_Provided records:_
━━━━━━━━━━━━━━━━

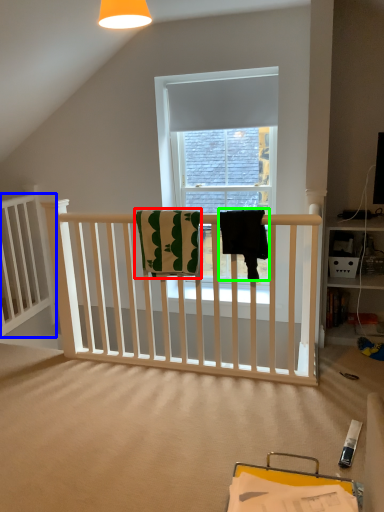
Question: Based on their relative distances, which object is farther from beach towel (highlighted by a red box)? Choose from bed frame (highlighted by a blue box) and beach towel (highlighted by a green box).

Choices:
 (A) bed frame
 (B) beach towel

Answer: (A)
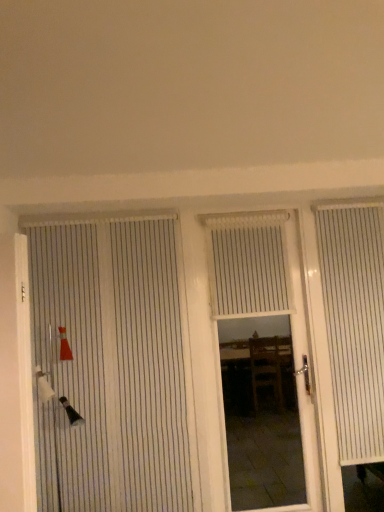
Where is `vacant region above white textured blind at center (from a real-world perspective)`? vacant region above white textured blind at center (from a real-world perspective) is located at coordinates (245, 216).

━━━━━━━━━━━━━━━━

_Exercise goal:_ Show each line of the data above that contains the string "beach", matching case exactly.

_Result:_
Question: Based on their relative distances, which object is farther from beach towel (highlighted by a red box)? Choose from bed frame (highlighted by a blue box) and beach towel (highlighted by a green box).
 (B) beach towel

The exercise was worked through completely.